* [Task instructions] Could you give back exactly the lines below from the one with "SD pin CS: none -> A7" through the one with "SD pin SCK: B5 -> A11", without a single picture?
Exercise inputs Block Start
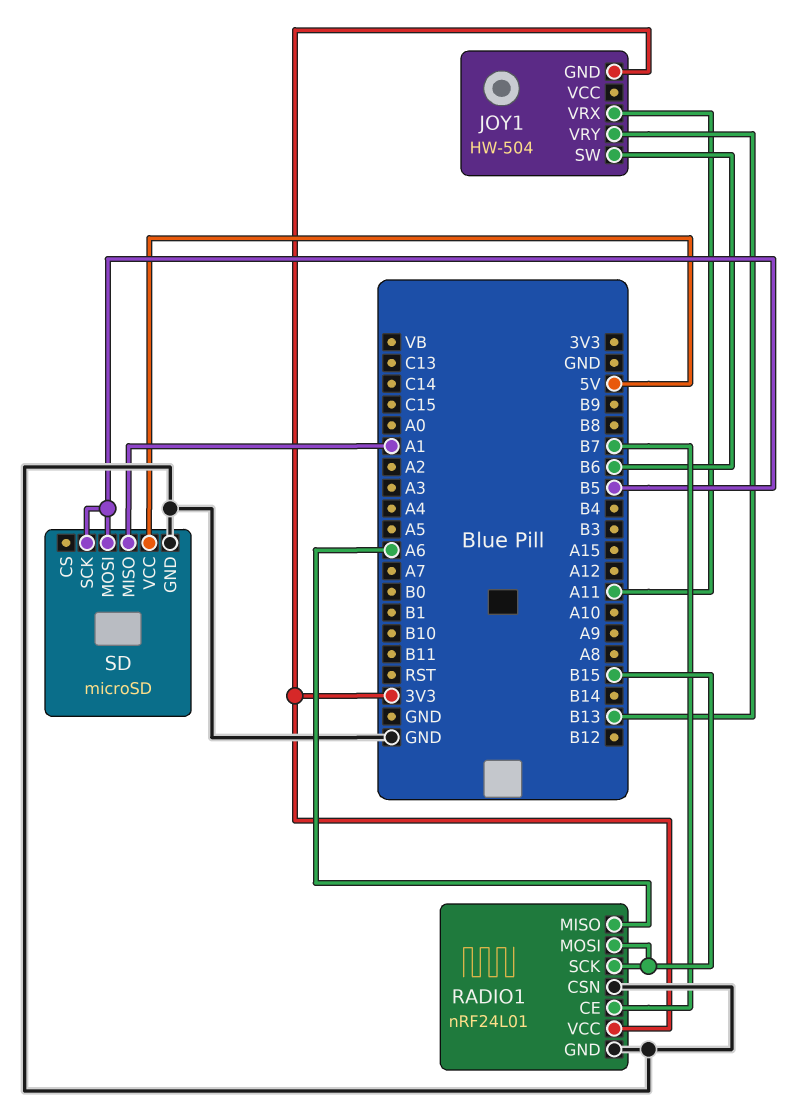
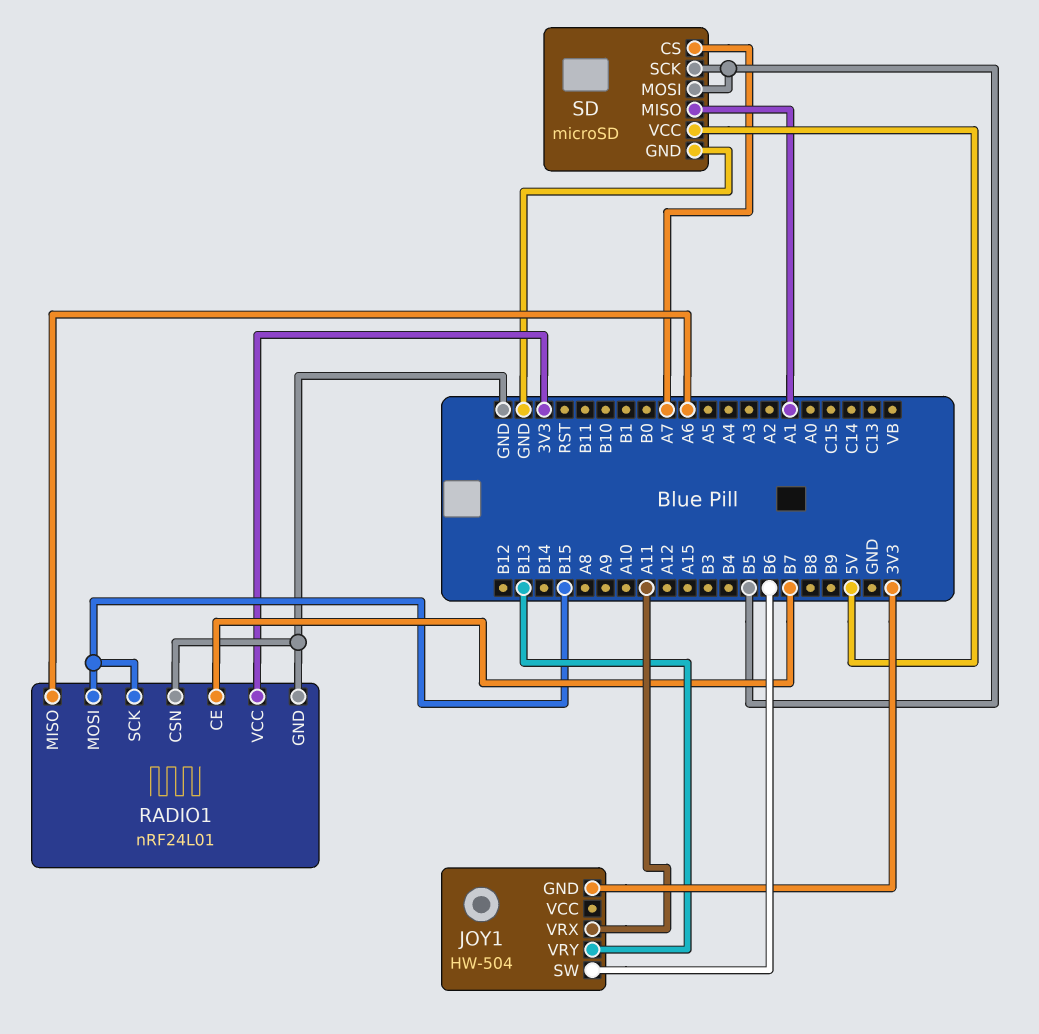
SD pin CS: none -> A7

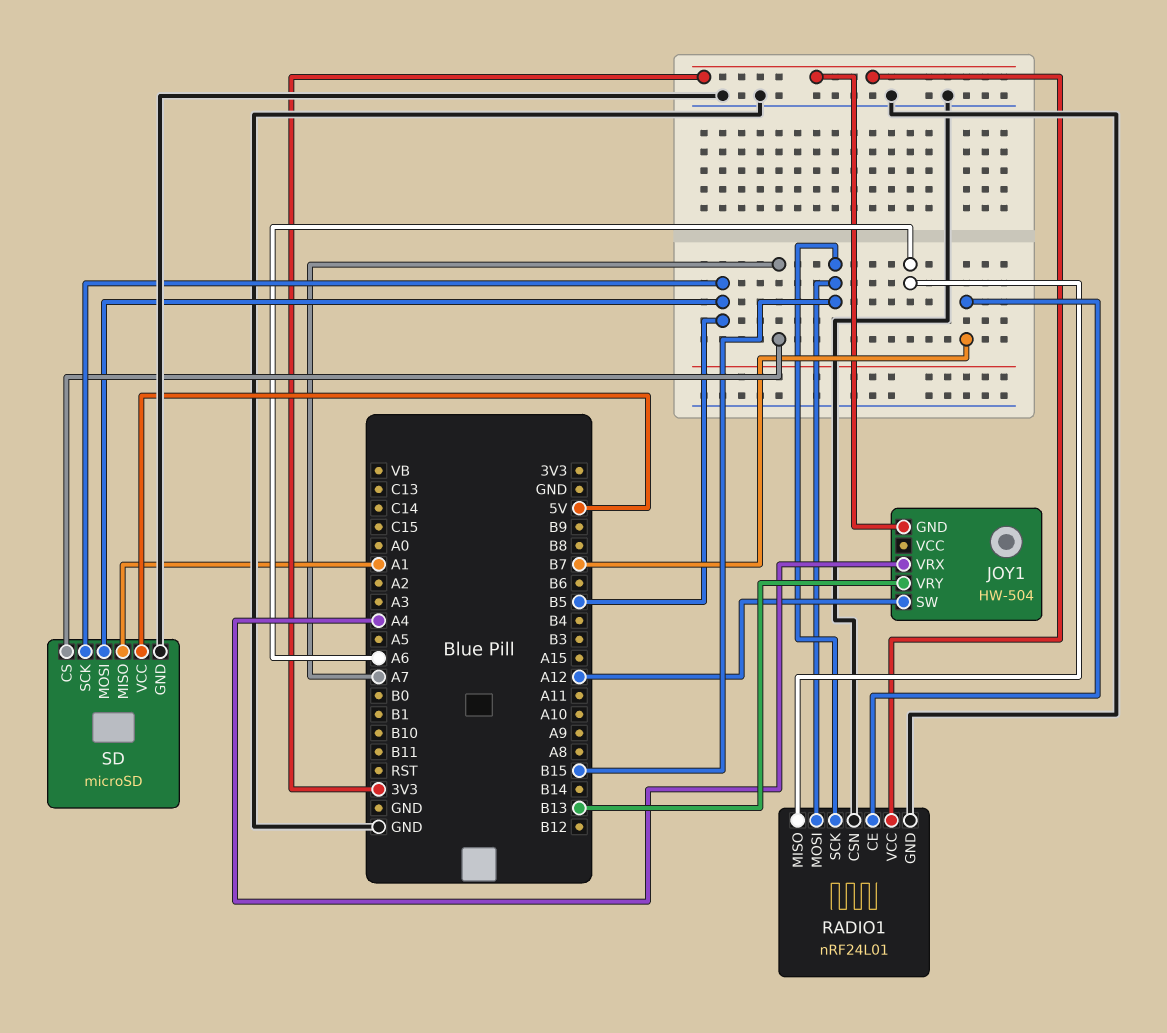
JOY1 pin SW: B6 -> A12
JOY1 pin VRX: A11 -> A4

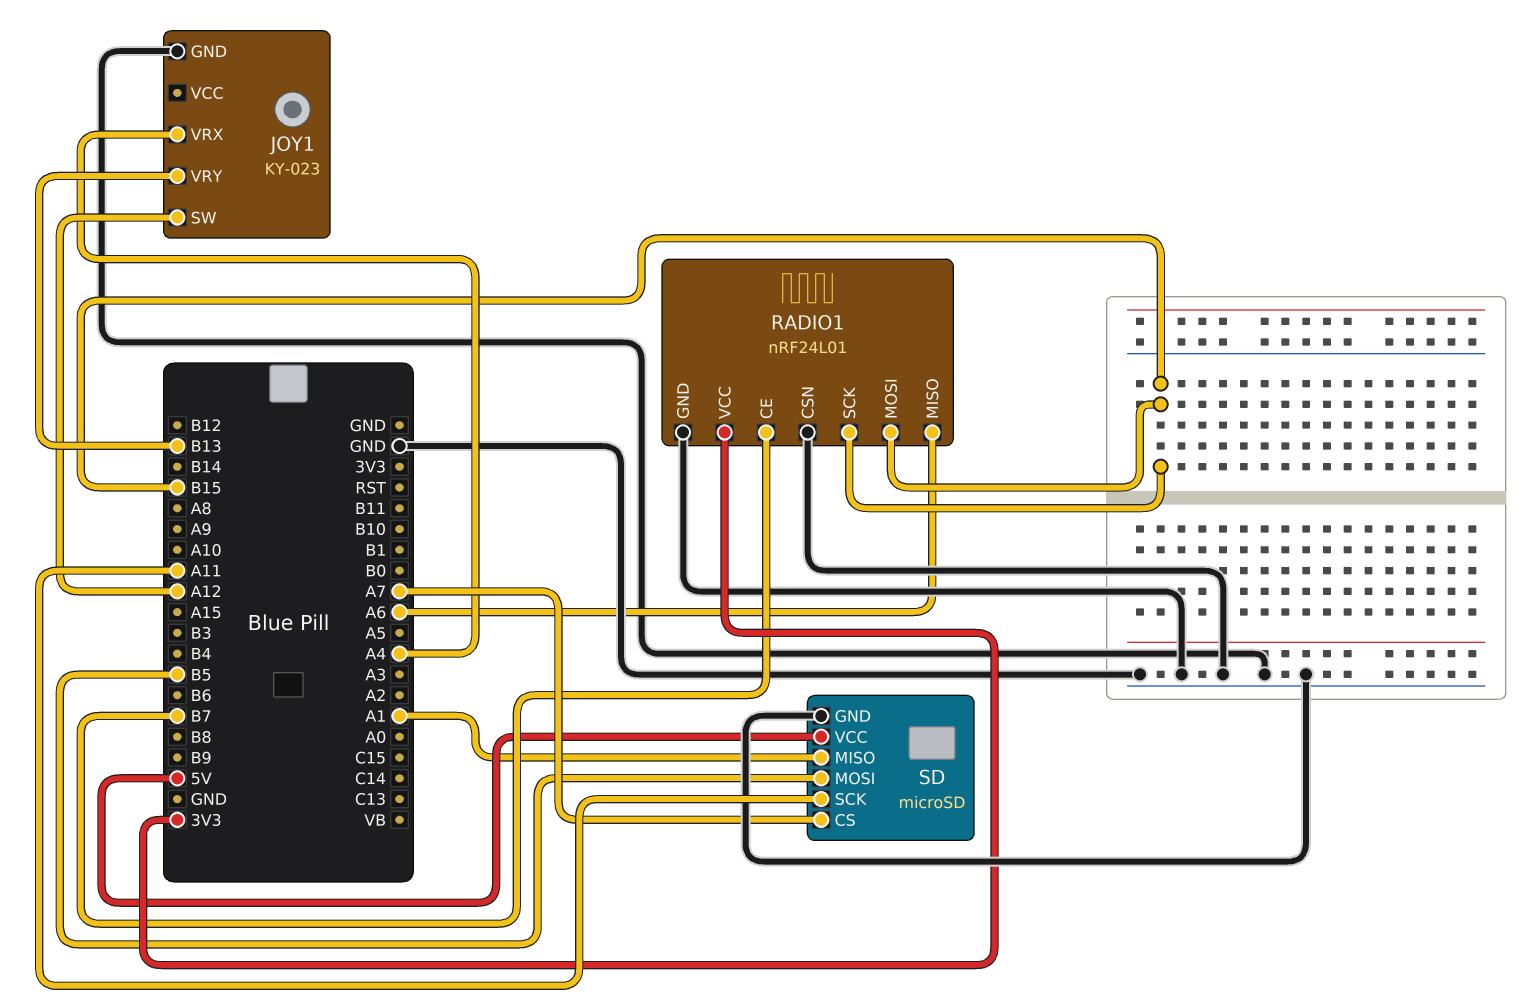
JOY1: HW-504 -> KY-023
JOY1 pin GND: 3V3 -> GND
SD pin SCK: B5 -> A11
Exercise inputs Block End
Exercise inputs Block Start
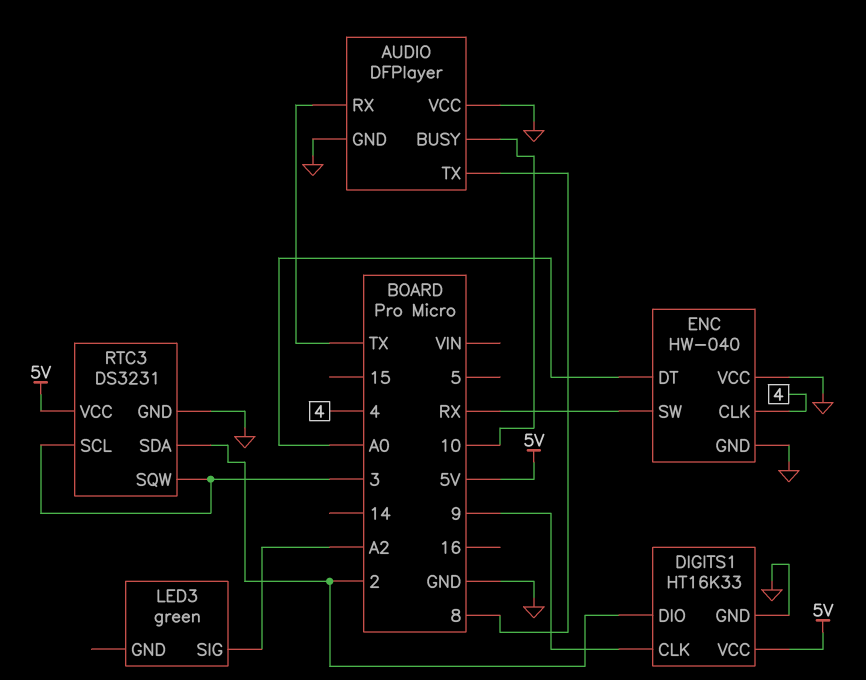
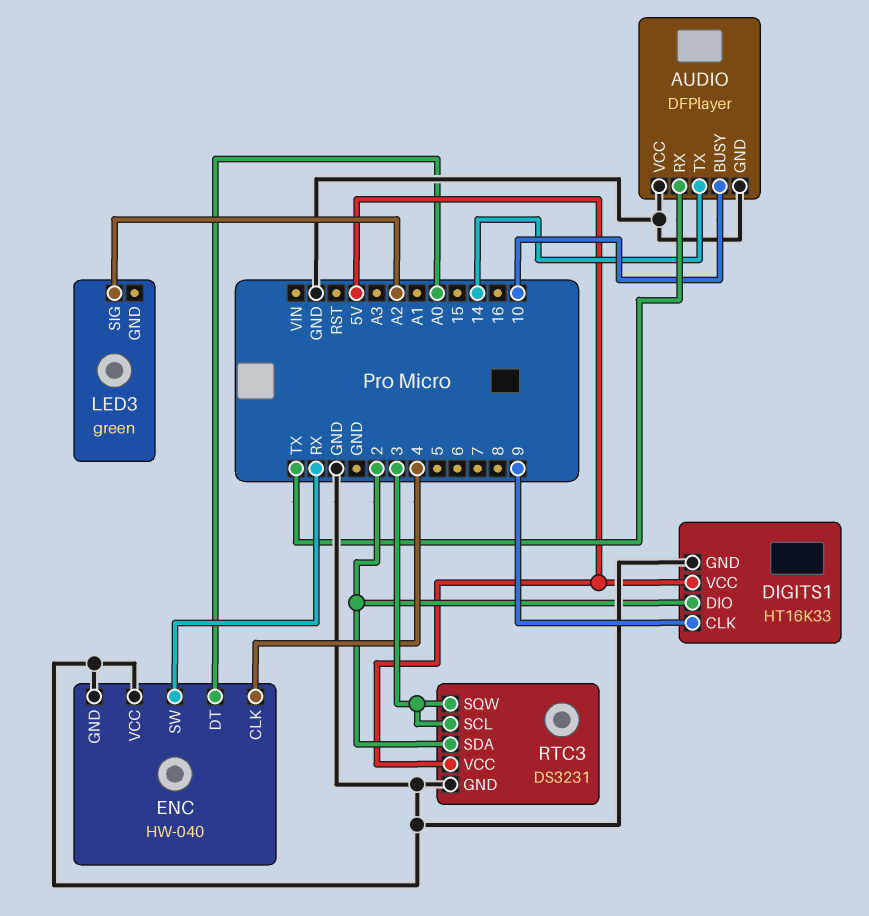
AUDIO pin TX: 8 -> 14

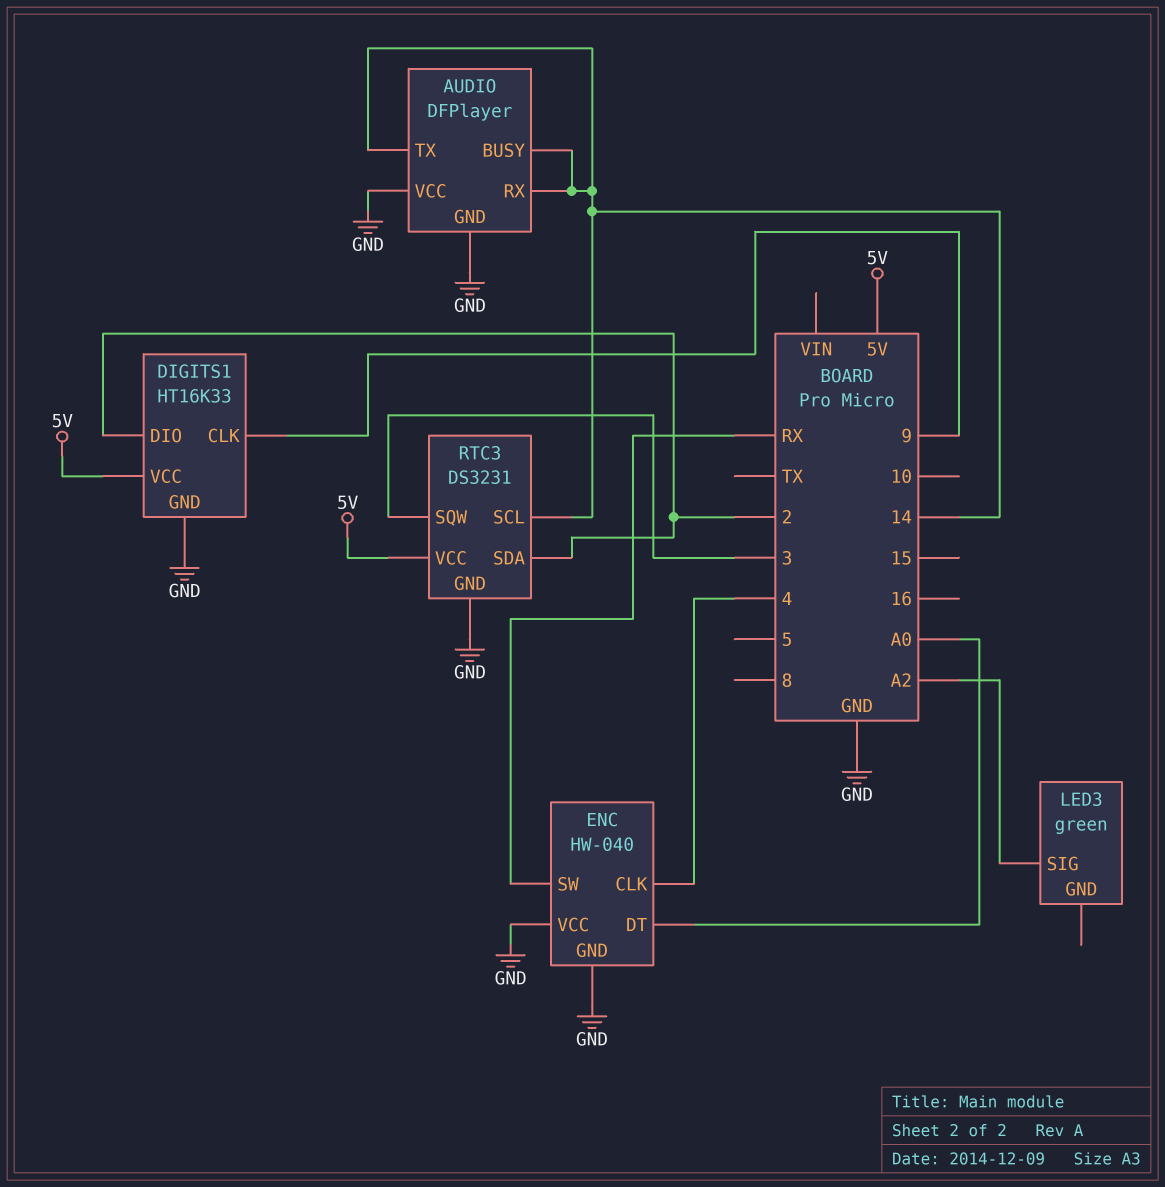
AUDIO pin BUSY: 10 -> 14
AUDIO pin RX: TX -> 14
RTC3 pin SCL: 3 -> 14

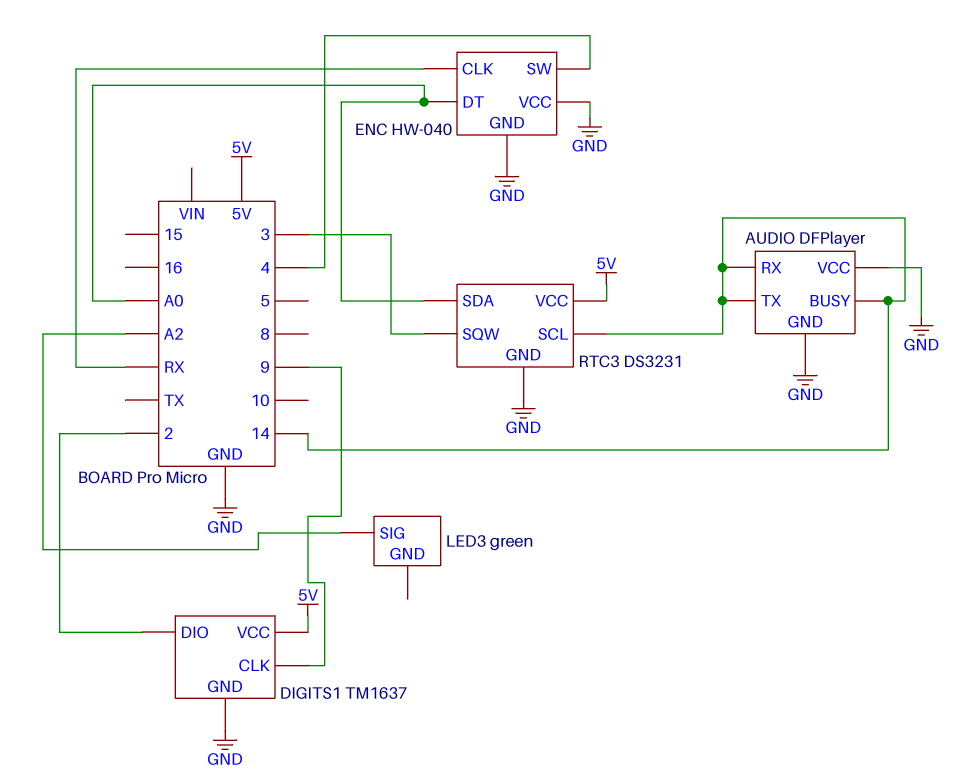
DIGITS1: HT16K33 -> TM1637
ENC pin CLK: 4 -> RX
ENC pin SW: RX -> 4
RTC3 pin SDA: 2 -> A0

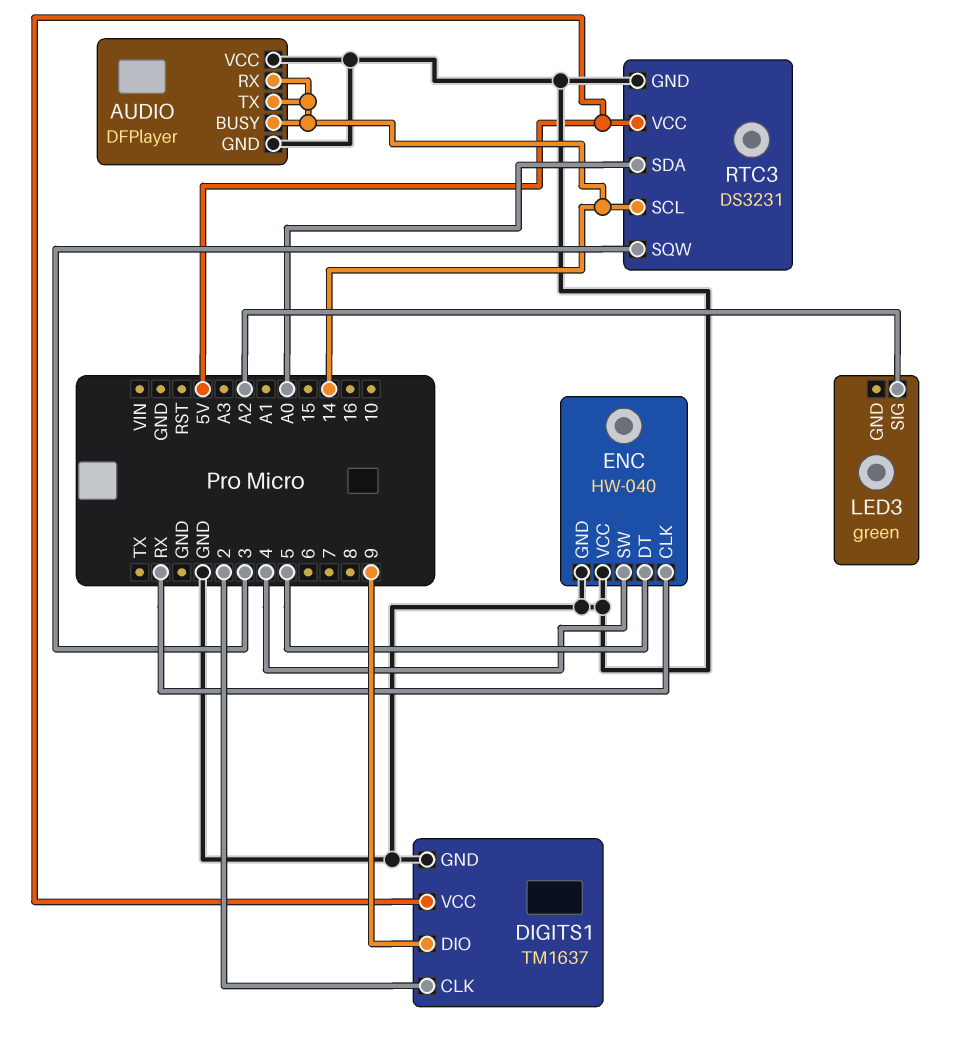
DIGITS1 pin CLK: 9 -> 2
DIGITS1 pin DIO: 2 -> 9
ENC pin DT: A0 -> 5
Exercise inputs Block End
* [Final answer]
SD pin CS: none -> A7

JOY1 pin SW: B6 -> A12
JOY1 pin VRX: A11 -> A4

JOY1: HW-504 -> KY-023
JOY1 pin GND: 3V3 -> GND
SD pin SCK: B5 -> A11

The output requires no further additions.